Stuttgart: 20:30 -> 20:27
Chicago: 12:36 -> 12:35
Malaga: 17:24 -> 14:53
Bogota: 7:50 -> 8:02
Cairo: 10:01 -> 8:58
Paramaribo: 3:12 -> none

^^^^

(TASK BRIEF):
Repeat each of the rows above word for word, in the same order and without changing anything.

(RESPONSE TO THE EXERCISE):
Stuttgart: 20:30 -> 20:27
Chicago: 12:36 -> 12:35
Malaga: 17:24 -> 14:53
Bogota: 7:50 -> 8:02
Cairo: 10:01 -> 8:58
Paramaribo: 3:12 -> none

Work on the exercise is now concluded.